═══ MATERIAL SHOWN

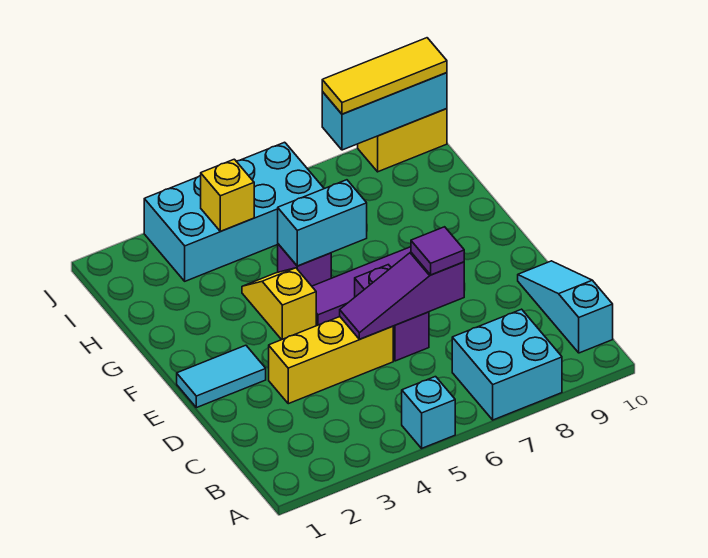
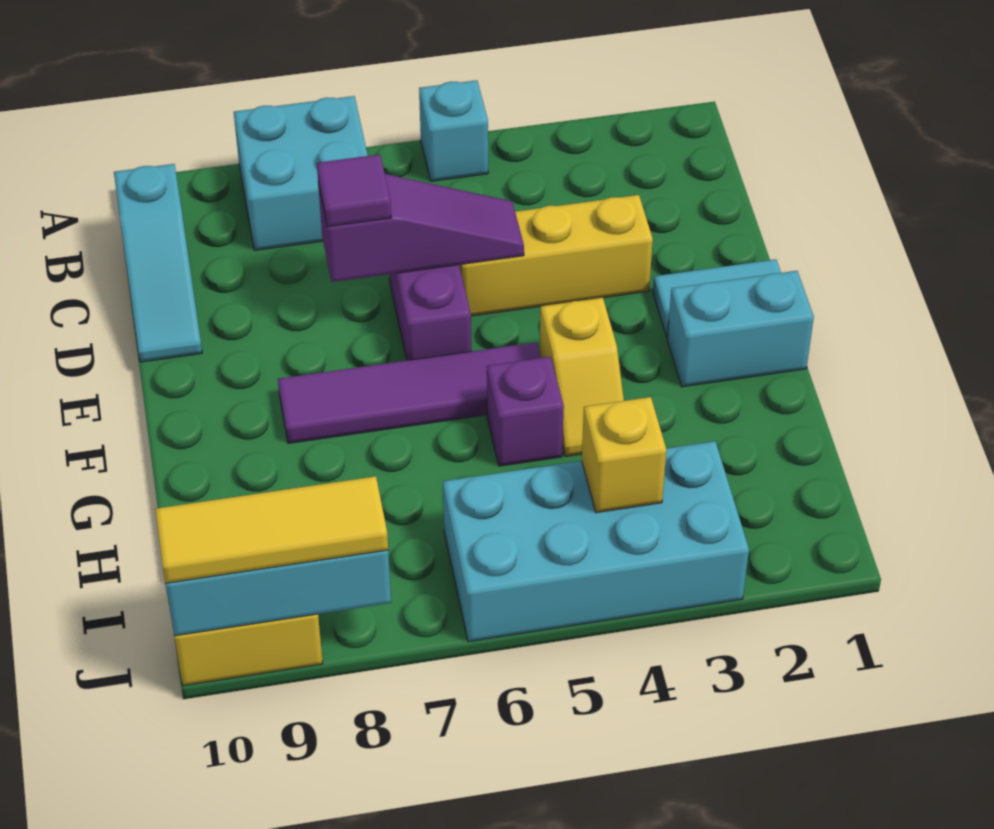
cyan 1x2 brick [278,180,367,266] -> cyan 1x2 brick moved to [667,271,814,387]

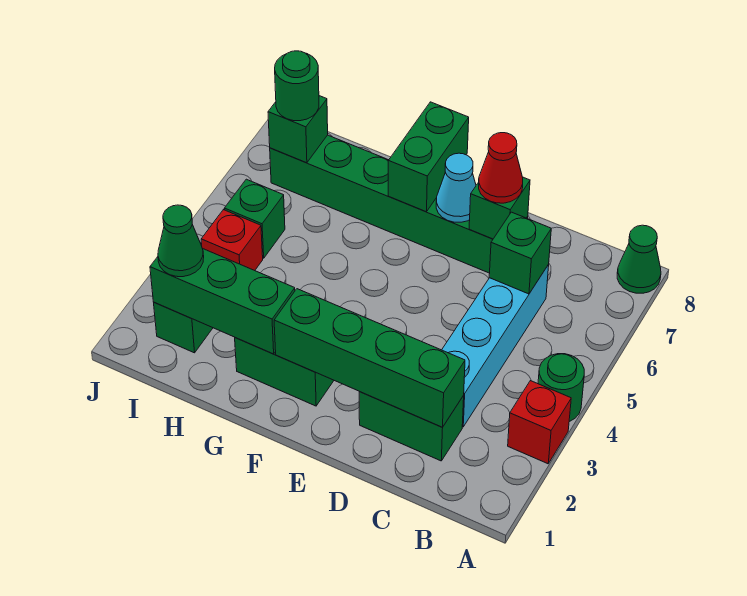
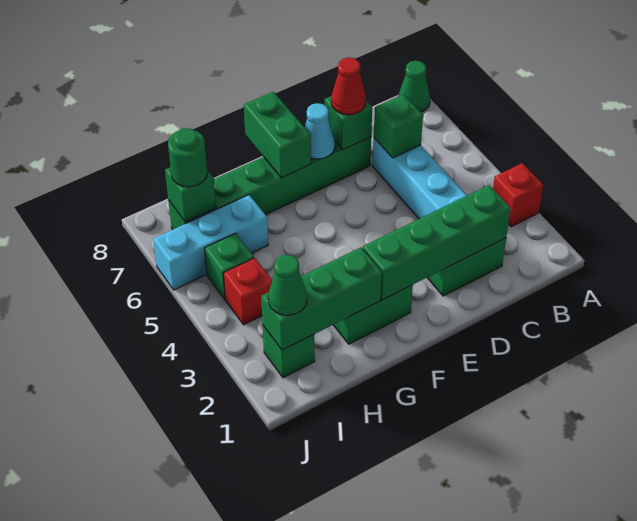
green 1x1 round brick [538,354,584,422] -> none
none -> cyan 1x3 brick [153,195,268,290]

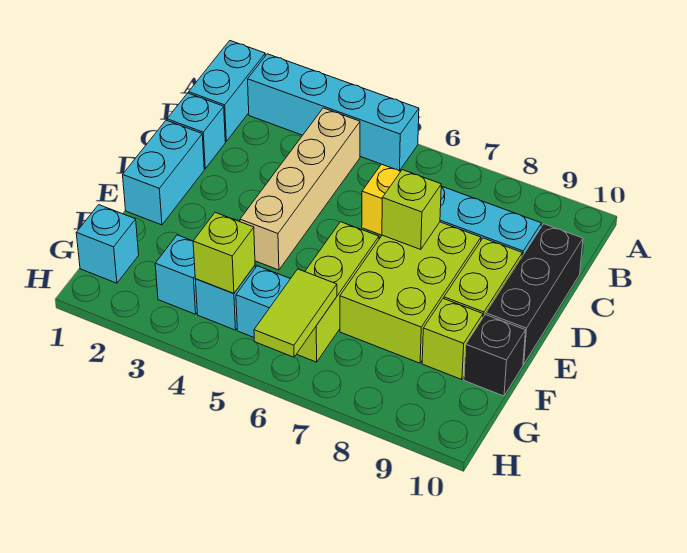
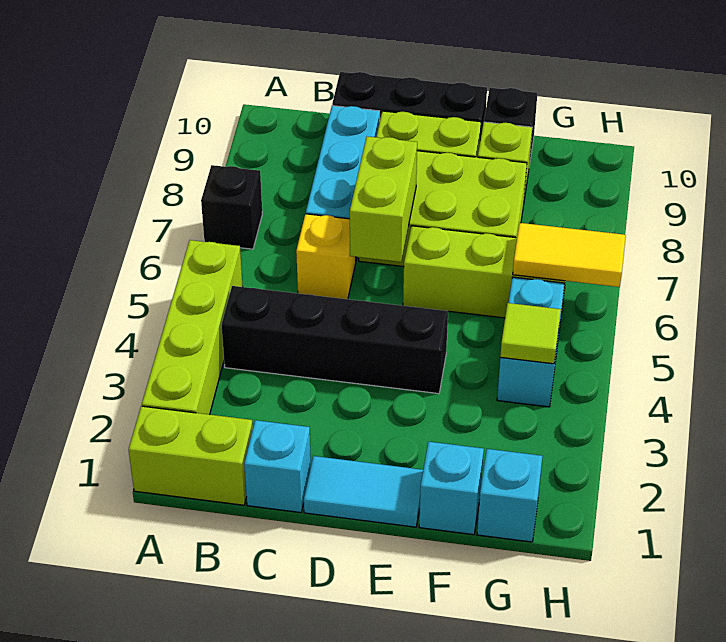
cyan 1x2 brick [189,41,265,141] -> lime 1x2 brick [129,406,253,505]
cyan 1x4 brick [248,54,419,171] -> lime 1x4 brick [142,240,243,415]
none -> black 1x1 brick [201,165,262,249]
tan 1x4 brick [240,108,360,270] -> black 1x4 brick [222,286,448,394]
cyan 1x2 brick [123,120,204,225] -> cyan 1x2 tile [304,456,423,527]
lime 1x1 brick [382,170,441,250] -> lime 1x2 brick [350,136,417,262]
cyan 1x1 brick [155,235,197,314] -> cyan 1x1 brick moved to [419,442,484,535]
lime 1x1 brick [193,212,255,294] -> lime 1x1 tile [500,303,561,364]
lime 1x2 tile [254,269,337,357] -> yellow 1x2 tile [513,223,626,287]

══════

Reproduce the lines above letter for letter. The pictures stay behind.

OUTPUT OF THE EXERCISE.
cyan 1x2 brick [278,180,367,266] -> cyan 1x2 brick moved to [667,271,814,387]

green 1x1 round brick [538,354,584,422] -> none
none -> cyan 1x3 brick [153,195,268,290]

cyan 1x2 brick [189,41,265,141] -> lime 1x2 brick [129,406,253,505]
cyan 1x4 brick [248,54,419,171] -> lime 1x4 brick [142,240,243,415]
none -> black 1x1 brick [201,165,262,249]
tan 1x4 brick [240,108,360,270] -> black 1x4 brick [222,286,448,394]
cyan 1x2 brick [123,120,204,225] -> cyan 1x2 tile [304,456,423,527]
lime 1x1 brick [382,170,441,250] -> lime 1x2 brick [350,136,417,262]
cyan 1x1 brick [155,235,197,314] -> cyan 1x1 brick moved to [419,442,484,535]
lime 1x1 brick [193,212,255,294] -> lime 1x1 tile [500,303,561,364]
lime 1x2 tile [254,269,337,357] -> yellow 1x2 tile [513,223,626,287]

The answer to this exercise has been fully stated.